Records supplied Block Start
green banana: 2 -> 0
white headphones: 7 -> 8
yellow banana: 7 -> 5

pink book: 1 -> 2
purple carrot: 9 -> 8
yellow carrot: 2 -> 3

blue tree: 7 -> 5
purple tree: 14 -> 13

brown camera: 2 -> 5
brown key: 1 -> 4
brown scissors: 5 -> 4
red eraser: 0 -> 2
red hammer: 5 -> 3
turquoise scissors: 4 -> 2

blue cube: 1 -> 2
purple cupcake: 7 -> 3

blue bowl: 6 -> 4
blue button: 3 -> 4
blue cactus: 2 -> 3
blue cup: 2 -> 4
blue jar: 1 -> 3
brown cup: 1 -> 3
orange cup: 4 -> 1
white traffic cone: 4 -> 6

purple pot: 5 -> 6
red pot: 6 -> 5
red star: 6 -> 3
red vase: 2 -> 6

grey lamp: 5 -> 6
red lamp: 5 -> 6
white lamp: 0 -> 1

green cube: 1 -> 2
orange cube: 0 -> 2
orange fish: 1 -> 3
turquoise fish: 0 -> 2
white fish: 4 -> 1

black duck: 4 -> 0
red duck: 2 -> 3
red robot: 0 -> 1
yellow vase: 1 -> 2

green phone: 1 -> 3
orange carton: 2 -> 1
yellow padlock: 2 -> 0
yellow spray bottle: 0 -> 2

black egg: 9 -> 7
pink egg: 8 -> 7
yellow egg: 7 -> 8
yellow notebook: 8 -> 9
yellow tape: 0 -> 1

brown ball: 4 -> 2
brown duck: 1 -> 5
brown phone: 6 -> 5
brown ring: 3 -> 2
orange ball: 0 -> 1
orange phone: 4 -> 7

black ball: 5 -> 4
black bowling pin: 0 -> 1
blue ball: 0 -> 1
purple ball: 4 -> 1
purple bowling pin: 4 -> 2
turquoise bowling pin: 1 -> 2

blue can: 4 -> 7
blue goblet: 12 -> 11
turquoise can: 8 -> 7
Records supplied Block End
The whole of the data must be given again, exactly as shown.

green banana: 2 -> 0
white headphones: 7 -> 8
yellow banana: 7 -> 5

pink book: 1 -> 2
purple carrot: 9 -> 8
yellow carrot: 2 -> 3

blue tree: 7 -> 5
purple tree: 14 -> 13

brown camera: 2 -> 5
brown key: 1 -> 4
brown scissors: 5 -> 4
red eraser: 0 -> 2
red hammer: 5 -> 3
turquoise scissors: 4 -> 2

blue cube: 1 -> 2
purple cupcake: 7 -> 3

blue bowl: 6 -> 4
blue button: 3 -> 4
blue cactus: 2 -> 3
blue cup: 2 -> 4
blue jar: 1 -> 3
brown cup: 1 -> 3
orange cup: 4 -> 1
white traffic cone: 4 -> 6

purple pot: 5 -> 6
red pot: 6 -> 5
red star: 6 -> 3
red vase: 2 -> 6

grey lamp: 5 -> 6
red lamp: 5 -> 6
white lamp: 0 -> 1

green cube: 1 -> 2
orange cube: 0 -> 2
orange fish: 1 -> 3
turquoise fish: 0 -> 2
white fish: 4 -> 1

black duck: 4 -> 0
red duck: 2 -> 3
red robot: 0 -> 1
yellow vase: 1 -> 2

green phone: 1 -> 3
orange carton: 2 -> 1
yellow padlock: 2 -> 0
yellow spray bottle: 0 -> 2

black egg: 9 -> 7
pink egg: 8 -> 7
yellow egg: 7 -> 8
yellow notebook: 8 -> 9
yellow tape: 0 -> 1

brown ball: 4 -> 2
brown duck: 1 -> 5
brown phone: 6 -> 5
brown ring: 3 -> 2
orange ball: 0 -> 1
orange phone: 4 -> 7

black ball: 5 -> 4
black bowling pin: 0 -> 1
blue ball: 0 -> 1
purple ball: 4 -> 1
purple bowling pin: 4 -> 2
turquoise bowling pin: 1 -> 2

blue can: 4 -> 7
blue goblet: 12 -> 11
turquoise can: 8 -> 7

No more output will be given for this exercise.